_EXERCISE DESCRIPTION_.
How many lines in the records below contain the word "with"? Give only the number.

*-*-*

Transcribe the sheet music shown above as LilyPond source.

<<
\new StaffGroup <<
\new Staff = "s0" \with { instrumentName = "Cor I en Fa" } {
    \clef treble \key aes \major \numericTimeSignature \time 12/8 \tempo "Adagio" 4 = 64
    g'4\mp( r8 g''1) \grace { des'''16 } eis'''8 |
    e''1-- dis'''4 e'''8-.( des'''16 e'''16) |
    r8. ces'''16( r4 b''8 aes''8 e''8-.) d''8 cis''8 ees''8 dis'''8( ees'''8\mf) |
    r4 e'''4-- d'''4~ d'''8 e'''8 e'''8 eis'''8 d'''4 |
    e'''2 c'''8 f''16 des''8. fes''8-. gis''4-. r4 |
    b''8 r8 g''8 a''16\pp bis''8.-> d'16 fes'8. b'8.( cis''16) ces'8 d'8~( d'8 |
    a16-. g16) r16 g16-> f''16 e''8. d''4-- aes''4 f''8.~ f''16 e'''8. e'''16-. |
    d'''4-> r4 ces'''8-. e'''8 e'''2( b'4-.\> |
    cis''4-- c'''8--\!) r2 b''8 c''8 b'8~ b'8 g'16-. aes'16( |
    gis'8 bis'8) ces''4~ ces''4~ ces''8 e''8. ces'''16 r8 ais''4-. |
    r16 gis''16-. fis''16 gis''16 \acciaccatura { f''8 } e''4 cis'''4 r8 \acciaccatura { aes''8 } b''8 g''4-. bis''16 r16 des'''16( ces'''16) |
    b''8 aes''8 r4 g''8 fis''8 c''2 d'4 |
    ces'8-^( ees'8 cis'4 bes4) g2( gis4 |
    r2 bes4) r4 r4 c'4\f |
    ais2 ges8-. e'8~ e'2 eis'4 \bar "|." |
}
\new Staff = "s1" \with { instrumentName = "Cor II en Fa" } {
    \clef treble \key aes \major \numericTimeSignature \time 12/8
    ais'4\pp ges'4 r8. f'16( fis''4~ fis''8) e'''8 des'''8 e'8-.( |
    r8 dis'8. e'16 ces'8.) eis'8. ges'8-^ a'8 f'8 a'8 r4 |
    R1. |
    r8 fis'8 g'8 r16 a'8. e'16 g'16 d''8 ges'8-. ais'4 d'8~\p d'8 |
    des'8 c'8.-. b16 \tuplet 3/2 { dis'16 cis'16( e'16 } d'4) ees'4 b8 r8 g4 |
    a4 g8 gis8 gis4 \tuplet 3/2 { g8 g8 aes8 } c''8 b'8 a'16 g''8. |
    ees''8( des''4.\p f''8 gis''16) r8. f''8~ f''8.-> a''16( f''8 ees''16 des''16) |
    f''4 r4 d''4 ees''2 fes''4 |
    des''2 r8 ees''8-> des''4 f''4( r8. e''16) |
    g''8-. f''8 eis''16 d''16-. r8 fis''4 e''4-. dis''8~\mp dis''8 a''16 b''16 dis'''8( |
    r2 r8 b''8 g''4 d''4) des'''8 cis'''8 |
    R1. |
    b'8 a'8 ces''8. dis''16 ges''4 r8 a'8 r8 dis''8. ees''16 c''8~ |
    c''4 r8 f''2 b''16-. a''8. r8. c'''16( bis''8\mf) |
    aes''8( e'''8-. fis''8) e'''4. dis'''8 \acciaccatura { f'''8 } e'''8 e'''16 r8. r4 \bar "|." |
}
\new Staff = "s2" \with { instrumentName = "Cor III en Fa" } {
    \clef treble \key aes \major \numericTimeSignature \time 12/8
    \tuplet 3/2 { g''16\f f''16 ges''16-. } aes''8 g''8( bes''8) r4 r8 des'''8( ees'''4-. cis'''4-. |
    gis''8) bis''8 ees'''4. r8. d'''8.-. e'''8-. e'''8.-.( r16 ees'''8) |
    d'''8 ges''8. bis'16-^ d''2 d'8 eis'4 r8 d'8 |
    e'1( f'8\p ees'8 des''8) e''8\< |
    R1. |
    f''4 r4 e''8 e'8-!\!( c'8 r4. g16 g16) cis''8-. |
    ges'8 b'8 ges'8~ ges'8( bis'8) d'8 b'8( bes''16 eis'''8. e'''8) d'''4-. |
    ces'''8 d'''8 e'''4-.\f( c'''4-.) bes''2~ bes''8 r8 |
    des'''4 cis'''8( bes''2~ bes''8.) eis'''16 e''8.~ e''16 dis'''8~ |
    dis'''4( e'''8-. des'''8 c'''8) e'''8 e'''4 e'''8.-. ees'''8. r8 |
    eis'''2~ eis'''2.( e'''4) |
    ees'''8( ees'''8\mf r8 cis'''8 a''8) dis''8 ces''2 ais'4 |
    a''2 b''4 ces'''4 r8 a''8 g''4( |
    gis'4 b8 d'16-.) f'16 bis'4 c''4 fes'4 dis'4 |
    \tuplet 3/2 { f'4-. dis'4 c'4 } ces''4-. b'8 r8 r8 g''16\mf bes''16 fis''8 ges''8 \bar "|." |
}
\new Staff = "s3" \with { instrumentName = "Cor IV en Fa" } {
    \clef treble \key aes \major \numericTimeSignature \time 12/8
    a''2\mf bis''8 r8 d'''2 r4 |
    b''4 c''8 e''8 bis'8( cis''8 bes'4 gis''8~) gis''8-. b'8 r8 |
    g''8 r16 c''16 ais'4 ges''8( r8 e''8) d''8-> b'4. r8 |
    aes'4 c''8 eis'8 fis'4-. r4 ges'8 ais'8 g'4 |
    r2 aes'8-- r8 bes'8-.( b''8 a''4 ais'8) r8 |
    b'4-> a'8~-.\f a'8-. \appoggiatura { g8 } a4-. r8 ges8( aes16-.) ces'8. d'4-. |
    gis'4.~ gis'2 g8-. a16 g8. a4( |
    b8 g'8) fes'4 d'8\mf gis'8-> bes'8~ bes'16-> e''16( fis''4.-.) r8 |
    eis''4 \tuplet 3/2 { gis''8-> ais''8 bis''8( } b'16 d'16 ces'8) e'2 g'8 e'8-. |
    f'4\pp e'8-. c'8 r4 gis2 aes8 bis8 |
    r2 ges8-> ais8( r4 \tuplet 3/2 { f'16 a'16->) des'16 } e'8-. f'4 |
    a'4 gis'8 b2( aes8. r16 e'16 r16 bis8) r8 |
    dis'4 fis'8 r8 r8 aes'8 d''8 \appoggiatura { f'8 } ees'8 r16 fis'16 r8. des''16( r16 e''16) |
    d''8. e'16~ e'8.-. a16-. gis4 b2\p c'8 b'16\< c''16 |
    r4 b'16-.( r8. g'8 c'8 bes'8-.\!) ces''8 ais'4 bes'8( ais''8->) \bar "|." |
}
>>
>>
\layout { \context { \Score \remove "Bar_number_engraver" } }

*-*-*

_REPLY TO THE TASK_.
4